* [PROVIDED DATA]
= Beginning of Section =

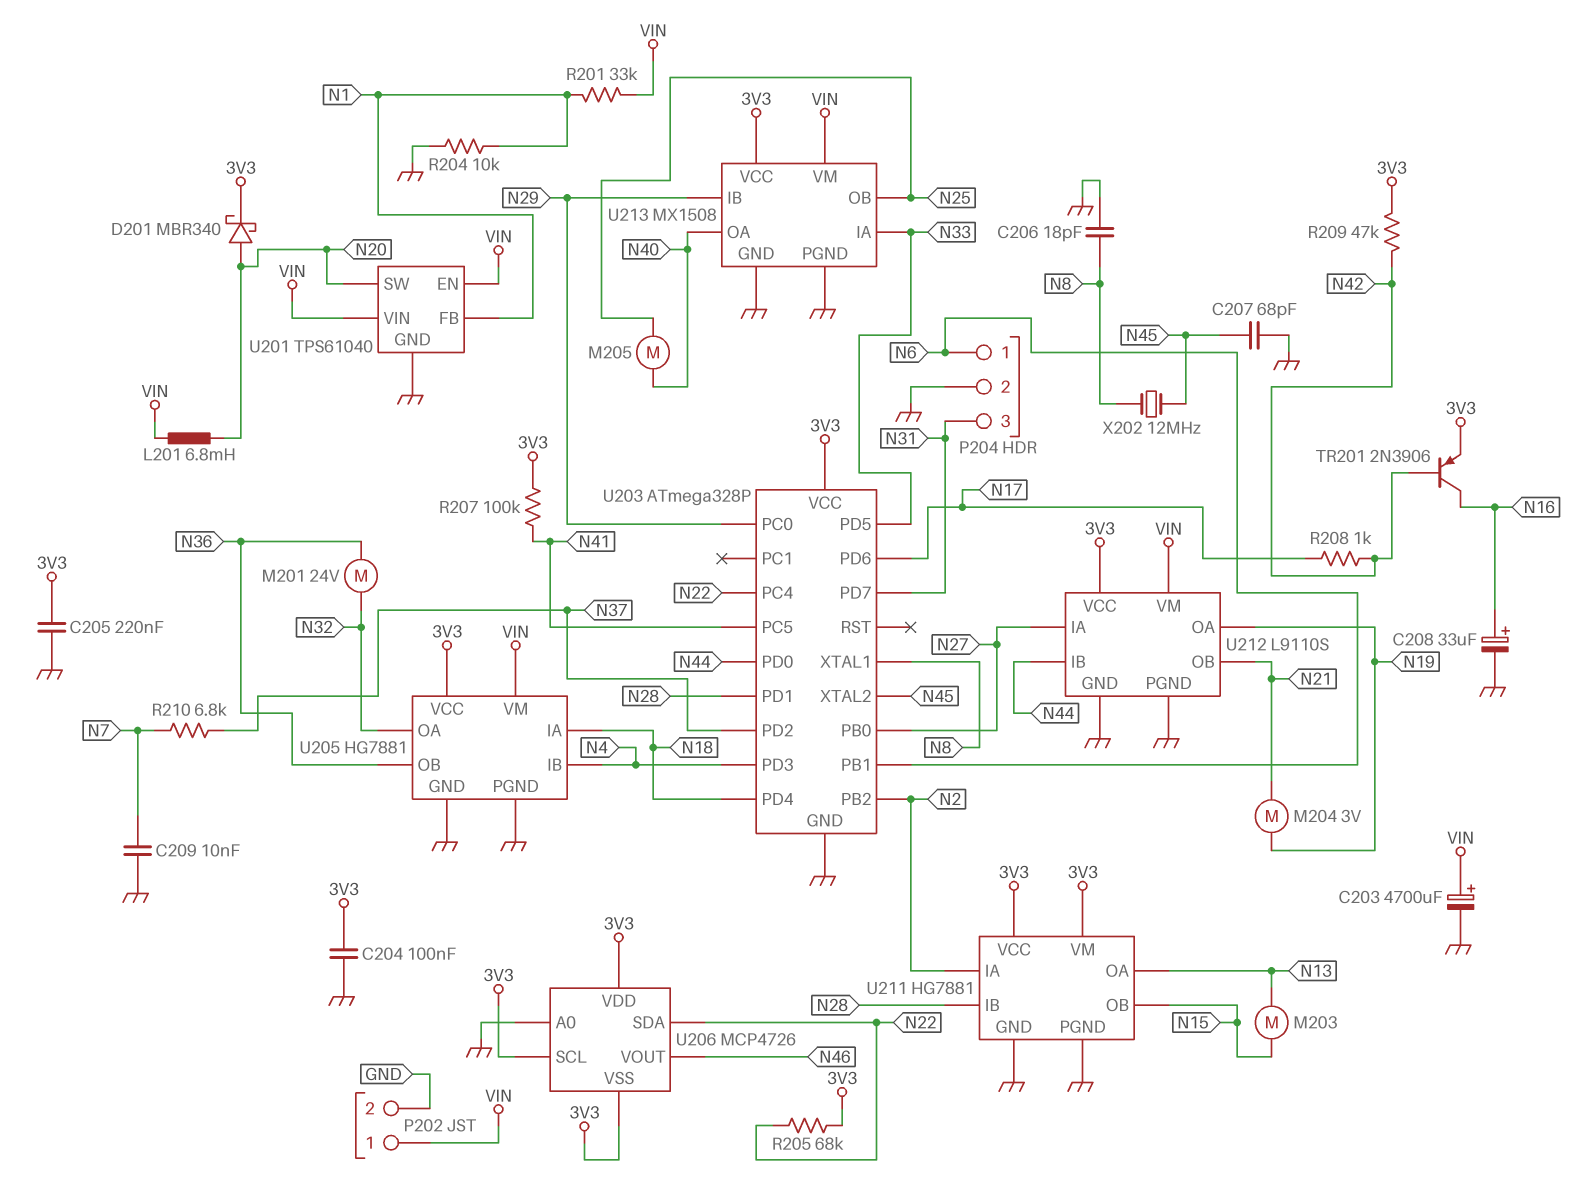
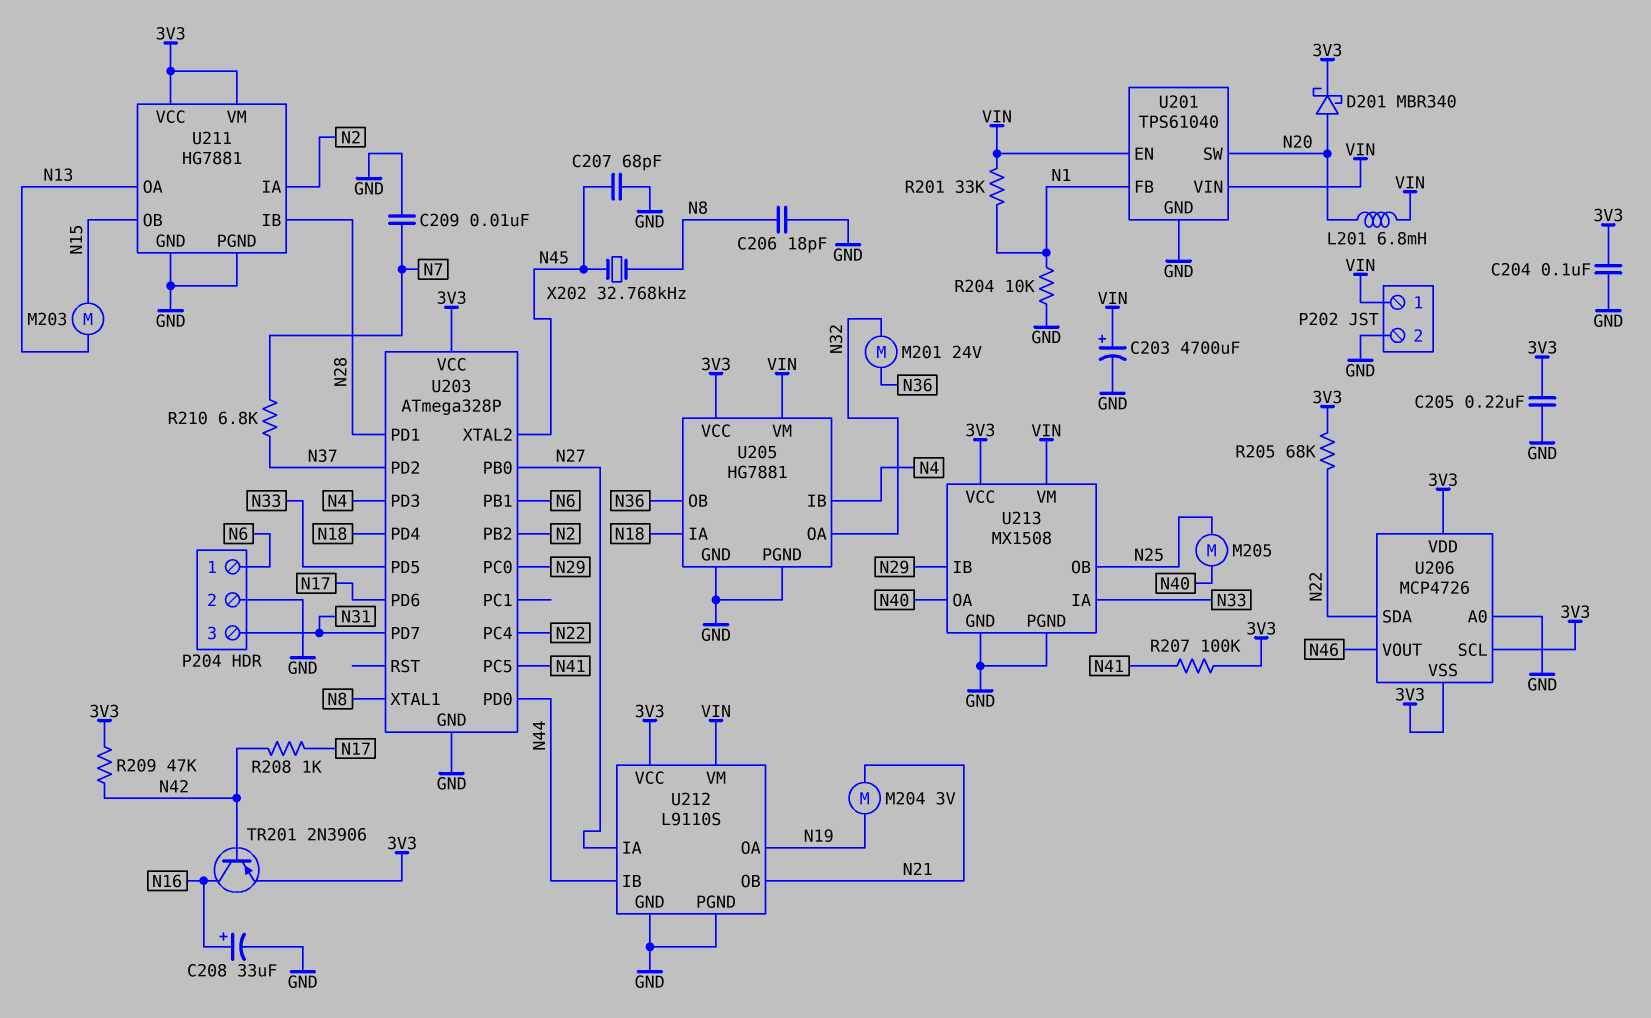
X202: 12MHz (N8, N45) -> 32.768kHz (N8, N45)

= End of Section =
= Beginning of Section =

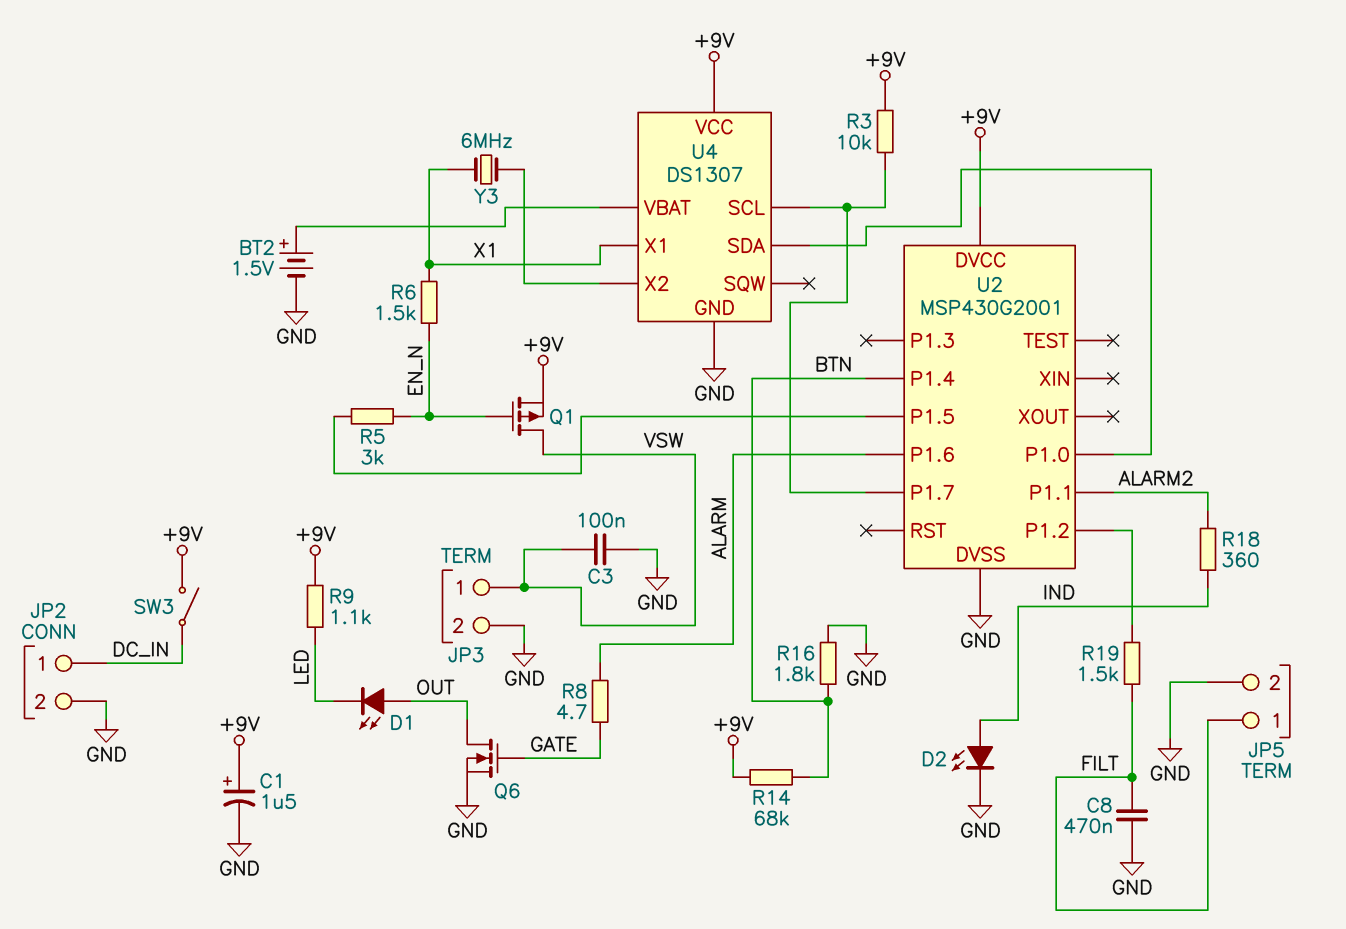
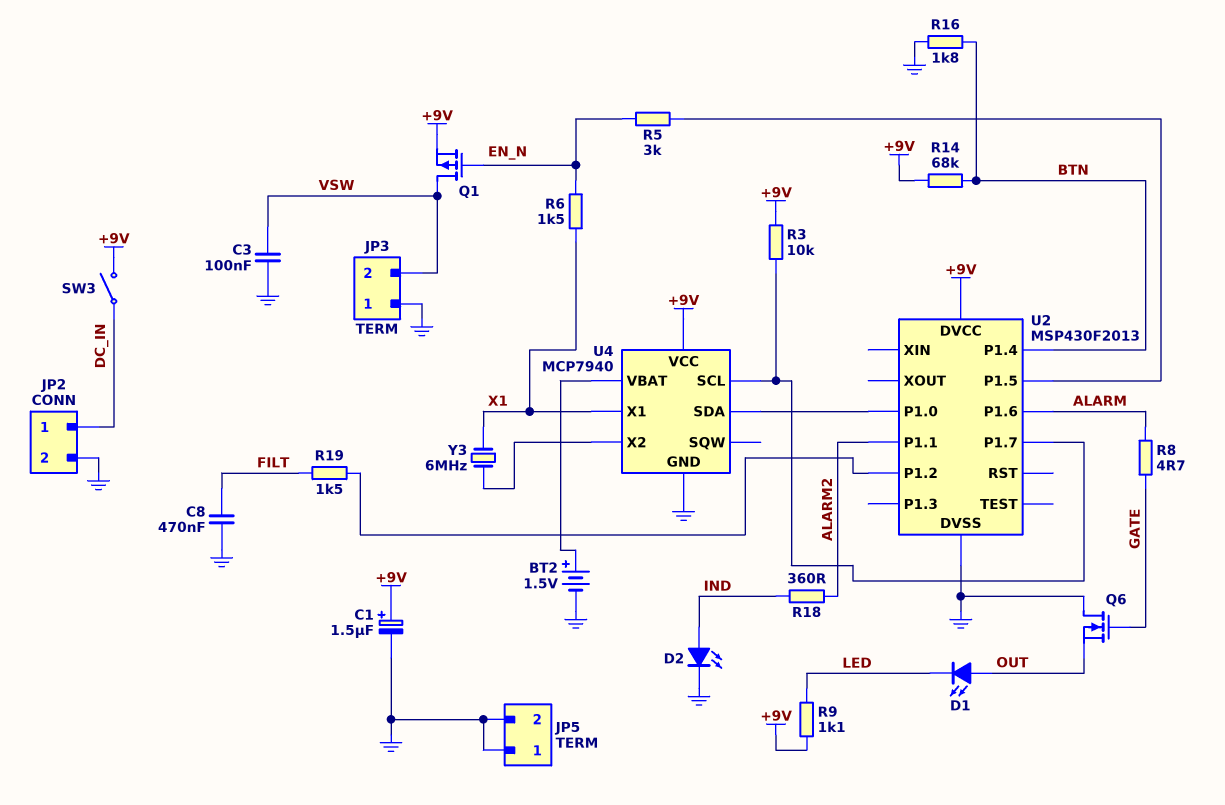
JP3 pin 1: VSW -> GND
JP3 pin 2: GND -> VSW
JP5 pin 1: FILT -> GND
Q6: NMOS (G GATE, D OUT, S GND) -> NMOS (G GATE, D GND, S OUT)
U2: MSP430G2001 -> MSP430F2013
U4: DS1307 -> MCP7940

= End of Section =

* [ACTIVITY] Your task is to retype the entries verbatim, starting with the line that holds "JP5 pin 1: FILT -> GND" and stopping after the line that holds "U4: DS1307 -> MCP7940".

* [ANSWER TO THIS TASK]
JP5 pin 1: FILT -> GND
Q6: NMOS (G GATE, D OUT, S GND) -> NMOS (G GATE, D GND, S OUT)
U2: MSP430G2001 -> MSP430F2013
U4: DS1307 -> MCP7940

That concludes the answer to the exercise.